WHAT THE EXERCISE ASKS: Somewhere below is a line with "R202: 47k (NET11, NET16) -> 47k (+12V, NET16)" and, later, a line with "U11 pin INH: GND -> +3V3"; repeat those two lines and all the lines between them, exactly as they are.

DATA FOR PROCESSING:
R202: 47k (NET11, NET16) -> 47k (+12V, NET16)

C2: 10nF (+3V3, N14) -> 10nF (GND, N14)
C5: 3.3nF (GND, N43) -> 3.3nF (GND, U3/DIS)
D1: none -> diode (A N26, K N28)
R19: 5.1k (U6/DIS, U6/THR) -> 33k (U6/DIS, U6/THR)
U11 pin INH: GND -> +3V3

* * *

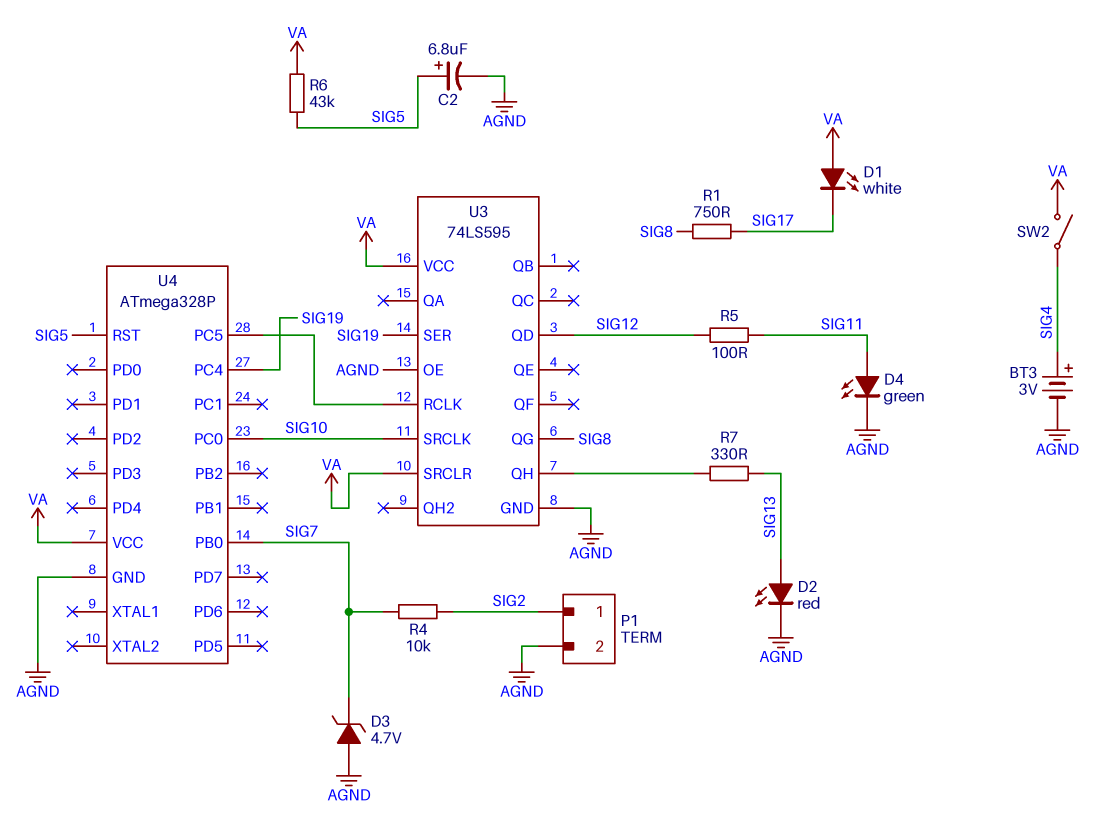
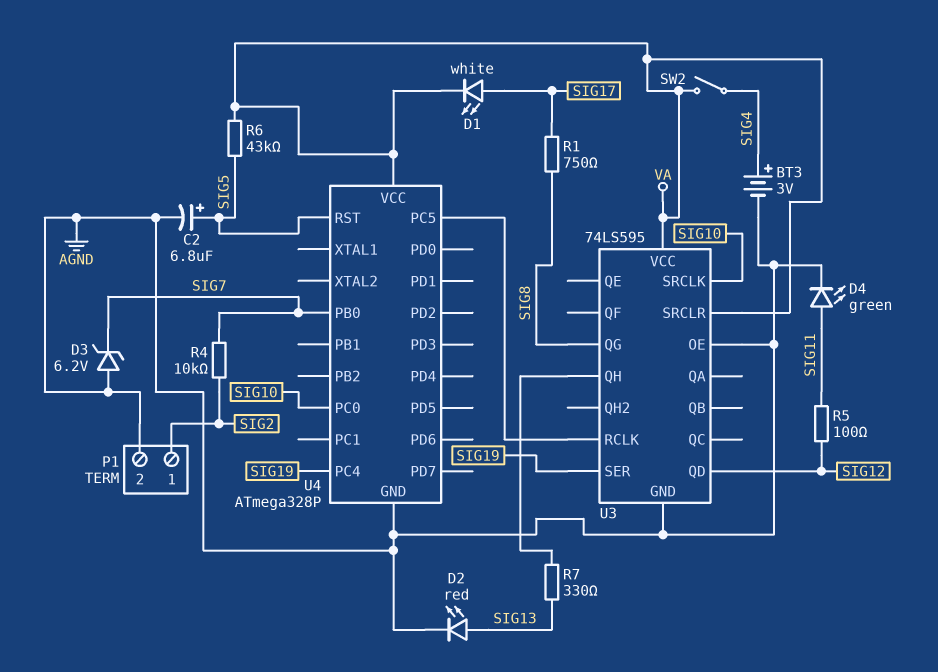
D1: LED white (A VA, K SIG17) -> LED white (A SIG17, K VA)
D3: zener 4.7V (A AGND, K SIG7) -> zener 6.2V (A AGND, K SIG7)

RESULT OF THIS EXERCISE:
R202: 47k (NET11, NET16) -> 47k (+12V, NET16)

C2: 10nF (+3V3, N14) -> 10nF (GND, N14)
C5: 3.3nF (GND, N43) -> 3.3nF (GND, U3/DIS)
D1: none -> diode (A N26, K N28)
R19: 5.1k (U6/DIS, U6/THR) -> 33k (U6/DIS, U6/THR)
U11 pin INH: GND -> +3V3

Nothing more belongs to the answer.